--- Task to carry out ---
The required output is the exact run of lines below that opens at the line with "orange semicircle: (63, 126)" and closes at the line with "purple line: (104, 162) -> (105, 172), moved".

=== Input data ===

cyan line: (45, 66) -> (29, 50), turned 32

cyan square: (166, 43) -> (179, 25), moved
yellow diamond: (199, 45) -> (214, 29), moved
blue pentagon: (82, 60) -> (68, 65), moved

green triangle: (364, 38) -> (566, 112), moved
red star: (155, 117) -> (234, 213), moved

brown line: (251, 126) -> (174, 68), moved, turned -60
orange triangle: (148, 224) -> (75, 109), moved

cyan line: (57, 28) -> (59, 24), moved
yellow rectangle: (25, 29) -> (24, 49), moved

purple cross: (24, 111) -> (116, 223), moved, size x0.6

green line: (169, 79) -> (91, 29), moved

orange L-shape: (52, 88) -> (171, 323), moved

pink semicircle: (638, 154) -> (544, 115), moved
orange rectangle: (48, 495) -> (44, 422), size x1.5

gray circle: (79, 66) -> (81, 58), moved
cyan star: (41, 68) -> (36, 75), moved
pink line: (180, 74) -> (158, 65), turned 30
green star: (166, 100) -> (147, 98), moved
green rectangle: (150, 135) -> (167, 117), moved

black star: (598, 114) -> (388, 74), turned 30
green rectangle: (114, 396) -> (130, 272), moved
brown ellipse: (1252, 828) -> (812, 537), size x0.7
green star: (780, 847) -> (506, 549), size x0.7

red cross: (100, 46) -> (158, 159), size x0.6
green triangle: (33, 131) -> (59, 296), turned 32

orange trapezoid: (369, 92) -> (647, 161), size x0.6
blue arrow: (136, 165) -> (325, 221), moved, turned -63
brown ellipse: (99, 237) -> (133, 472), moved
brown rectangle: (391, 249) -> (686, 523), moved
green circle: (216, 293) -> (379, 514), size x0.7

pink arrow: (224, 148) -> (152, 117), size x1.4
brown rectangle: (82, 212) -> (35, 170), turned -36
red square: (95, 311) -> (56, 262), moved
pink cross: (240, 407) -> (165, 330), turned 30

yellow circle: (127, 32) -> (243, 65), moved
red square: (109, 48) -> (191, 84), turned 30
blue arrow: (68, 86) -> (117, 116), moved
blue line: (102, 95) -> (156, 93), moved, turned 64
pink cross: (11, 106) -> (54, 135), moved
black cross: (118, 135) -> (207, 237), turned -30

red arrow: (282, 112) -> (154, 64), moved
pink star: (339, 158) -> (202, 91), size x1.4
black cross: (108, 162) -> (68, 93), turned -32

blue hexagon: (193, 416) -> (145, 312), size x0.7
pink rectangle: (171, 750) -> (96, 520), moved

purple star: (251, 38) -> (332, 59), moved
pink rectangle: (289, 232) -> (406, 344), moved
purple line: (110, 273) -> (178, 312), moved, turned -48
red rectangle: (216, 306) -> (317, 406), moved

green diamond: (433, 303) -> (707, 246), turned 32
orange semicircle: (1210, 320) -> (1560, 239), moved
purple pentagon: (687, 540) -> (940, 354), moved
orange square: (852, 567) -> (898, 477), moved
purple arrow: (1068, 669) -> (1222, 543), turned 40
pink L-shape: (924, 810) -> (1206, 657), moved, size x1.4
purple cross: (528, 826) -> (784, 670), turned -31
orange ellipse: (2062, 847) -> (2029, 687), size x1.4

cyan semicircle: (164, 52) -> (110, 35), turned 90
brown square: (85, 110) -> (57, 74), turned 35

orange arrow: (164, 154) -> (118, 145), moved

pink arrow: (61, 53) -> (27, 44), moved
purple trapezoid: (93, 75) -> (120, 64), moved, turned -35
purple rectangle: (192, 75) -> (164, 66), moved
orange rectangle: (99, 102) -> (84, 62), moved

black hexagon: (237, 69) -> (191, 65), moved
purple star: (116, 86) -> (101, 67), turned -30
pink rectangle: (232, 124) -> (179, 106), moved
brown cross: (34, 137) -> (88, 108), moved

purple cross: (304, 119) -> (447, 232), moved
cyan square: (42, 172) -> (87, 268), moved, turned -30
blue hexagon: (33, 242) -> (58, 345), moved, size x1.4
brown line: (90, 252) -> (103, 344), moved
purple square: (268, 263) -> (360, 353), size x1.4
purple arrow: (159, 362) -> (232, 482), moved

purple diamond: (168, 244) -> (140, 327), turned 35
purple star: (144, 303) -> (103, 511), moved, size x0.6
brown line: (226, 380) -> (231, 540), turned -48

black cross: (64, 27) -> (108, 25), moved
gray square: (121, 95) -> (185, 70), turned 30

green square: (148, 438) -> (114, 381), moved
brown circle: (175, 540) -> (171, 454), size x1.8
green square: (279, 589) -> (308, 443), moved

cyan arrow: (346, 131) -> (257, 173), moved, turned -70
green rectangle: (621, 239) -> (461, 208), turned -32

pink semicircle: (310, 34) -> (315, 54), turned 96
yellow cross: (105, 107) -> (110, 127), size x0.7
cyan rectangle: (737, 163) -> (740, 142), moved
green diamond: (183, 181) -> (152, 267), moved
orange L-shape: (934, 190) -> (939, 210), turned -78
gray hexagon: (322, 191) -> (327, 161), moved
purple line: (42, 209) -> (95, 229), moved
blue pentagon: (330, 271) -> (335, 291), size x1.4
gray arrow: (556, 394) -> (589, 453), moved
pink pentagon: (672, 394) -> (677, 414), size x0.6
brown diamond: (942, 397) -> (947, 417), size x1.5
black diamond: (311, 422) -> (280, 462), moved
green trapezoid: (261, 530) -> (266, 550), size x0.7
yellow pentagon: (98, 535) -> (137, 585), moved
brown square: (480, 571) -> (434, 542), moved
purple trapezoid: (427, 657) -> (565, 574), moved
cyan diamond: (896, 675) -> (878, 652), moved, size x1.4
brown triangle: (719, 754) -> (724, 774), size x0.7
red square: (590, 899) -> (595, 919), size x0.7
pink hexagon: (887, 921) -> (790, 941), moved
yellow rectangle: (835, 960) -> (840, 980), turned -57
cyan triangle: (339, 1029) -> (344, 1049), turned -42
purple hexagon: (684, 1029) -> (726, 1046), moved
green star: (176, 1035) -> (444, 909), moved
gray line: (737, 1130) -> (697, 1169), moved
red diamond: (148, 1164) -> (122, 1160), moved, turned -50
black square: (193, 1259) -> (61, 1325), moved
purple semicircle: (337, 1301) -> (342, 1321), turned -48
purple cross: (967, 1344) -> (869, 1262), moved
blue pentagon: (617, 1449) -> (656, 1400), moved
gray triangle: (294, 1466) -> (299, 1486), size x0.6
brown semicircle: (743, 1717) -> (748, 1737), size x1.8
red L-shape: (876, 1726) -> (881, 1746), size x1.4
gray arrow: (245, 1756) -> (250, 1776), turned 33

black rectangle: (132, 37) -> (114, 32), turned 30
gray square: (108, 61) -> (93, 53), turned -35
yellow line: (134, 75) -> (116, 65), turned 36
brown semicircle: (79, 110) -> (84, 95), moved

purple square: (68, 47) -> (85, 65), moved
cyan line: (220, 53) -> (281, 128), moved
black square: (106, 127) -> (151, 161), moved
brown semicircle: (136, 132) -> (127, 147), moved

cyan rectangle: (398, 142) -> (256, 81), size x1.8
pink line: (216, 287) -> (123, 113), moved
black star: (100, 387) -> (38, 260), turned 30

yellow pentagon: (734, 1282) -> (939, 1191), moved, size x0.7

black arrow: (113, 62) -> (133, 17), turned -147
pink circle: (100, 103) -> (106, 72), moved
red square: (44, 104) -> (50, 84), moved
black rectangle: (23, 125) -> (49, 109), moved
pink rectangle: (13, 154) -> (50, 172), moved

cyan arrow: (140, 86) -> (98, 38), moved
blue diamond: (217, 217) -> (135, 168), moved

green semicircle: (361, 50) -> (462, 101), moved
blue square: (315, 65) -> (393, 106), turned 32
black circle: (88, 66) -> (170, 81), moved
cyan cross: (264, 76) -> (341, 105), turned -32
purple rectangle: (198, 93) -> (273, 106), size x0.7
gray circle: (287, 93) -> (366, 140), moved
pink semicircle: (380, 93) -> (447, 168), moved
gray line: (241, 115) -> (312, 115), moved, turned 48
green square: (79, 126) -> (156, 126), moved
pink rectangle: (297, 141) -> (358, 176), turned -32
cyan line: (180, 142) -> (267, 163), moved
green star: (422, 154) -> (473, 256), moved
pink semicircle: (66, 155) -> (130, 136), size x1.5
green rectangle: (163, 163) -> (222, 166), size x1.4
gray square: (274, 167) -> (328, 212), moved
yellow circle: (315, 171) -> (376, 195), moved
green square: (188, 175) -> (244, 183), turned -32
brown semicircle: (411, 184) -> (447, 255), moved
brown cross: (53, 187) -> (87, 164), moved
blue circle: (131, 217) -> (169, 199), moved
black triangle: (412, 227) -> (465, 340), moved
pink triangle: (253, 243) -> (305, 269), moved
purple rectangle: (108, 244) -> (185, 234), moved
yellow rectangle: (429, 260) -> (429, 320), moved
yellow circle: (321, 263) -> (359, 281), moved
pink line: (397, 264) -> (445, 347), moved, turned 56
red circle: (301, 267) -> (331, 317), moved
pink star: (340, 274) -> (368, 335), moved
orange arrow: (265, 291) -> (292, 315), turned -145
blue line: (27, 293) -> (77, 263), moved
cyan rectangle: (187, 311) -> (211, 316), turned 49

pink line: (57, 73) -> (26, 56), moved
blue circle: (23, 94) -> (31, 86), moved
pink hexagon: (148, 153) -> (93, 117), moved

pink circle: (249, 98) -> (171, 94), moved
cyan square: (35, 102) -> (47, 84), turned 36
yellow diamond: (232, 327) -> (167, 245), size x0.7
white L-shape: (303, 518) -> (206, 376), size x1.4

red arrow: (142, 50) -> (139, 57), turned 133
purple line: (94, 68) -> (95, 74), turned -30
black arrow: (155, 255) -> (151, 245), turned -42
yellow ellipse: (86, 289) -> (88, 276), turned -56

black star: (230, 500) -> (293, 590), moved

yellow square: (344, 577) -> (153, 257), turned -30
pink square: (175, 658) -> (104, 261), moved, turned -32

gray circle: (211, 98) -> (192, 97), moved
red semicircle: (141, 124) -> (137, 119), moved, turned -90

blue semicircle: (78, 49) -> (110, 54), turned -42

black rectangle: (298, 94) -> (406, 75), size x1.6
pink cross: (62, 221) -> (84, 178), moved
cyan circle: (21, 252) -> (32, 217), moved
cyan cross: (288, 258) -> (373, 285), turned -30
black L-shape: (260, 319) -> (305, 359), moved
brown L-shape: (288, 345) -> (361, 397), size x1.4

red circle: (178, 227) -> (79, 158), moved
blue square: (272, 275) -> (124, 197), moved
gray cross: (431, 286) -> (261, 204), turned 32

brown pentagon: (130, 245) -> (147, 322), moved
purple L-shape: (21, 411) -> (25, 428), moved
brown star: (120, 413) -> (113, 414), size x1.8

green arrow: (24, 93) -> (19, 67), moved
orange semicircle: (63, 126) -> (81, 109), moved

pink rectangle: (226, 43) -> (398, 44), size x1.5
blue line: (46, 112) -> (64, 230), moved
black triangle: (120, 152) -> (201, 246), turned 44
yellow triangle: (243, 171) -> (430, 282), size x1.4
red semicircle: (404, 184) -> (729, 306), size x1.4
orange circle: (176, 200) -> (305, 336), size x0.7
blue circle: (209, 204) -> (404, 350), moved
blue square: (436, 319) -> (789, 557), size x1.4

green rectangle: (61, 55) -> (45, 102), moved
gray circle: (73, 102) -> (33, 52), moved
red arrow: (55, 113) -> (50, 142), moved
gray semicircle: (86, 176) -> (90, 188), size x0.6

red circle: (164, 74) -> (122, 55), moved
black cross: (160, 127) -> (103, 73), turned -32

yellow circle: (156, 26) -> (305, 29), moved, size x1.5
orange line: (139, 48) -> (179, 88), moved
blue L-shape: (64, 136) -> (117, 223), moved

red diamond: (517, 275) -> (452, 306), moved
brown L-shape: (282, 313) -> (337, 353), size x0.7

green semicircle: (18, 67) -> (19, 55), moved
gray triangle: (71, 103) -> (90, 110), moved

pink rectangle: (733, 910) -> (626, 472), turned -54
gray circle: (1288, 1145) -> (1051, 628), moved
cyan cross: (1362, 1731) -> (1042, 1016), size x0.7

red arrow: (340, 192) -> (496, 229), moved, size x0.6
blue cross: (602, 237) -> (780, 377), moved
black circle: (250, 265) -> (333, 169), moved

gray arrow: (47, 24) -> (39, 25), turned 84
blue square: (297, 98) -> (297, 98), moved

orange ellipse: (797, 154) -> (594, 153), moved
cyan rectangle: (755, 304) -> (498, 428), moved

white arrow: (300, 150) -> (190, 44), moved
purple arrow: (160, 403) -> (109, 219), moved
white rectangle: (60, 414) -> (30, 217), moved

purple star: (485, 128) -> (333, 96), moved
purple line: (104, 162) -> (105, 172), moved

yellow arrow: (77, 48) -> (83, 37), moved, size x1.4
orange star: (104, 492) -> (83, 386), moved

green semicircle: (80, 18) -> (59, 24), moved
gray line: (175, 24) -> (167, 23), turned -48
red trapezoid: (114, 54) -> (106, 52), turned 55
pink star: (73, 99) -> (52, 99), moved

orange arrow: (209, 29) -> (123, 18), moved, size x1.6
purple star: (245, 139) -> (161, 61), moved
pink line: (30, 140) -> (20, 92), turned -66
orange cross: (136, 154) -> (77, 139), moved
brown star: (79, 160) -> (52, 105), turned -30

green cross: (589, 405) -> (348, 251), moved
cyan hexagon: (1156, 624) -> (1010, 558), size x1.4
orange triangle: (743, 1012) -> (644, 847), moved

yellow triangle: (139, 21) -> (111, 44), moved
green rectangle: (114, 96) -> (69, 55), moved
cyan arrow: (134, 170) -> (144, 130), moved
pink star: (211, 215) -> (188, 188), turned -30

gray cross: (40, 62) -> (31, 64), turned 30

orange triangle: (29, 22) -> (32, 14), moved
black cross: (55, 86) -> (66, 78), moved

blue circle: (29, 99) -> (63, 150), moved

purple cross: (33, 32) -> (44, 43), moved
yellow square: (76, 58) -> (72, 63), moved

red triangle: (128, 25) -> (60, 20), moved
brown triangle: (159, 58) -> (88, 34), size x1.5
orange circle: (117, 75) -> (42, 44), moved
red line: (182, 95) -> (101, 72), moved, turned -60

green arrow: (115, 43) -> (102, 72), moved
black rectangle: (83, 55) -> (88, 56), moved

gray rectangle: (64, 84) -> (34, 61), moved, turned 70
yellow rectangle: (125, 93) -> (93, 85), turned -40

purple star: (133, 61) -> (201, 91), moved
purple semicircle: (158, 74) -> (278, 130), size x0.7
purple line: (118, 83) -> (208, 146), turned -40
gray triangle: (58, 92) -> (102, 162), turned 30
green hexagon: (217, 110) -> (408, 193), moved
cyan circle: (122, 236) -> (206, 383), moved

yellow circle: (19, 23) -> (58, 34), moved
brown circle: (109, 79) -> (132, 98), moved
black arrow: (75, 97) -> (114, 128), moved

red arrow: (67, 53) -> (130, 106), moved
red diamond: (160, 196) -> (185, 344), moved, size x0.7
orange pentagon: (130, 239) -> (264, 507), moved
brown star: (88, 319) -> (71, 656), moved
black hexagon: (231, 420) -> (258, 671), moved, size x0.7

===

--- Problem solution ---
orange semicircle: (63, 126) -> (81, 109), moved

pink rectangle: (226, 43) -> (398, 44), size x1.5
blue line: (46, 112) -> (64, 230), moved
black triangle: (120, 152) -> (201, 246), turned 44
yellow triangle: (243, 171) -> (430, 282), size x1.4
red semicircle: (404, 184) -> (729, 306), size x1.4
orange circle: (176, 200) -> (305, 336), size x0.7
blue circle: (209, 204) -> (404, 350), moved
blue square: (436, 319) -> (789, 557), size x1.4

green rectangle: (61, 55) -> (45, 102), moved
gray circle: (73, 102) -> (33, 52), moved
red arrow: (55, 113) -> (50, 142), moved
gray semicircle: (86, 176) -> (90, 188), size x0.6

red circle: (164, 74) -> (122, 55), moved
black cross: (160, 127) -> (103, 73), turned -32

yellow circle: (156, 26) -> (305, 29), moved, size x1.5
orange line: (139, 48) -> (179, 88), moved
blue L-shape: (64, 136) -> (117, 223), moved

red diamond: (517, 275) -> (452, 306), moved
brown L-shape: (282, 313) -> (337, 353), size x0.7

green semicircle: (18, 67) -> (19, 55), moved
gray triangle: (71, 103) -> (90, 110), moved

pink rectangle: (733, 910) -> (626, 472), turned -54
gray circle: (1288, 1145) -> (1051, 628), moved
cyan cross: (1362, 1731) -> (1042, 1016), size x0.7

red arrow: (340, 192) -> (496, 229), moved, size x0.6
blue cross: (602, 237) -> (780, 377), moved
black circle: (250, 265) -> (333, 169), moved

gray arrow: (47, 24) -> (39, 25), turned 84
blue square: (297, 98) -> (297, 98), moved

orange ellipse: (797, 154) -> (594, 153), moved
cyan rectangle: (755, 304) -> (498, 428), moved

white arrow: (300, 150) -> (190, 44), moved
purple arrow: (160, 403) -> (109, 219), moved
white rectangle: (60, 414) -> (30, 217), moved

purple star: (485, 128) -> (333, 96), moved
purple line: (104, 162) -> (105, 172), moved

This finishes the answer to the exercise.